● **Data section**:
========

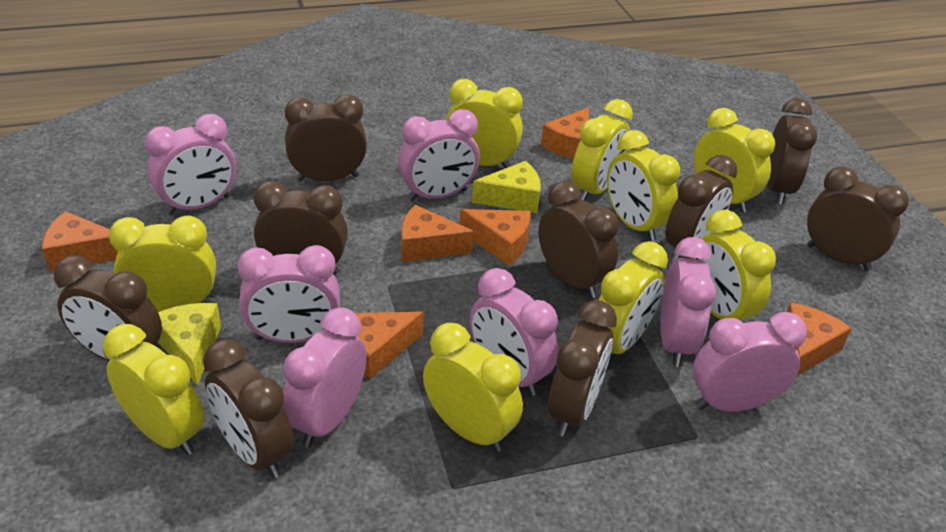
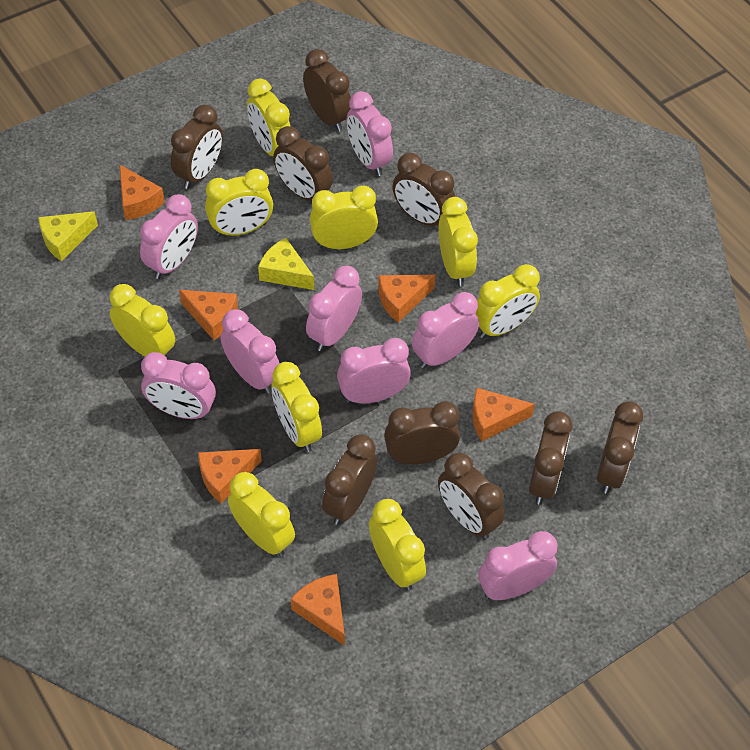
pink clock: 7 -> 8

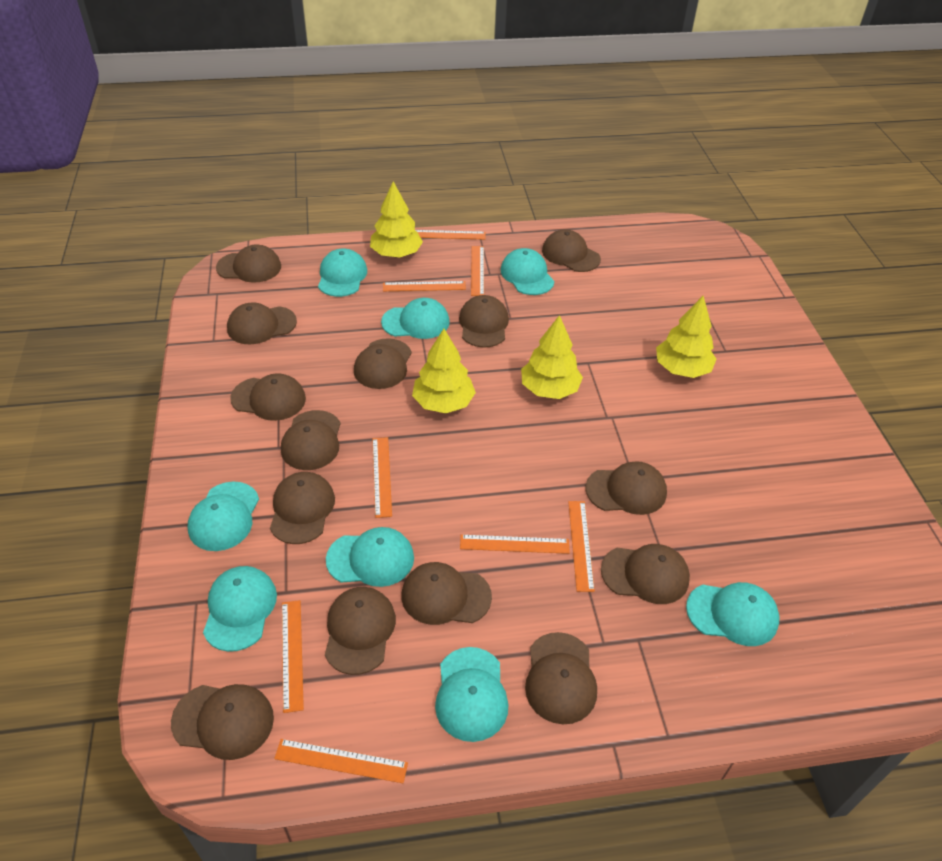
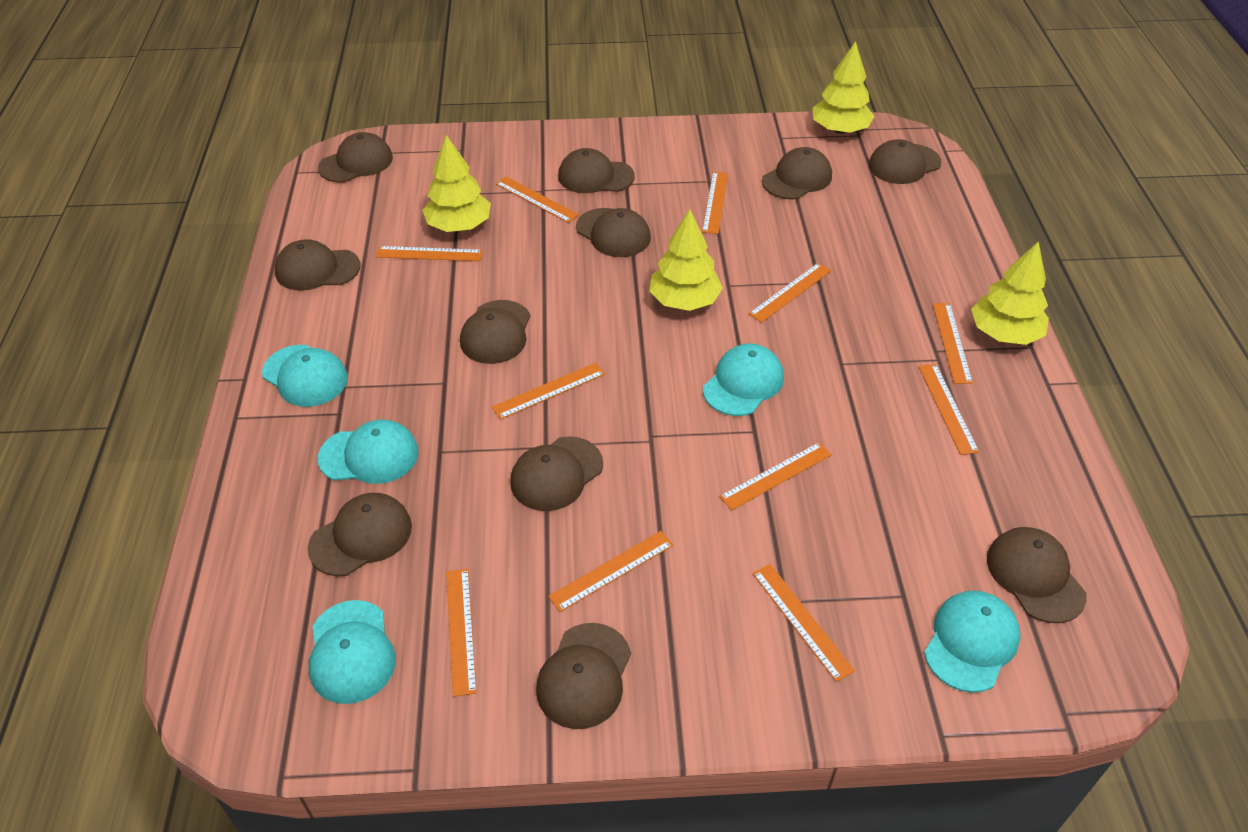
brown cap: 14 -> 11
orange ruler: 8 -> 11
turquoise cap: 8 -> 5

========

● **Work order**:
What the answer must hold: all the data above, given again exactly, without pictures.

● **Your solution**:
pink clock: 7 -> 8

brown cap: 14 -> 11
orange ruler: 8 -> 11
turquoise cap: 8 -> 5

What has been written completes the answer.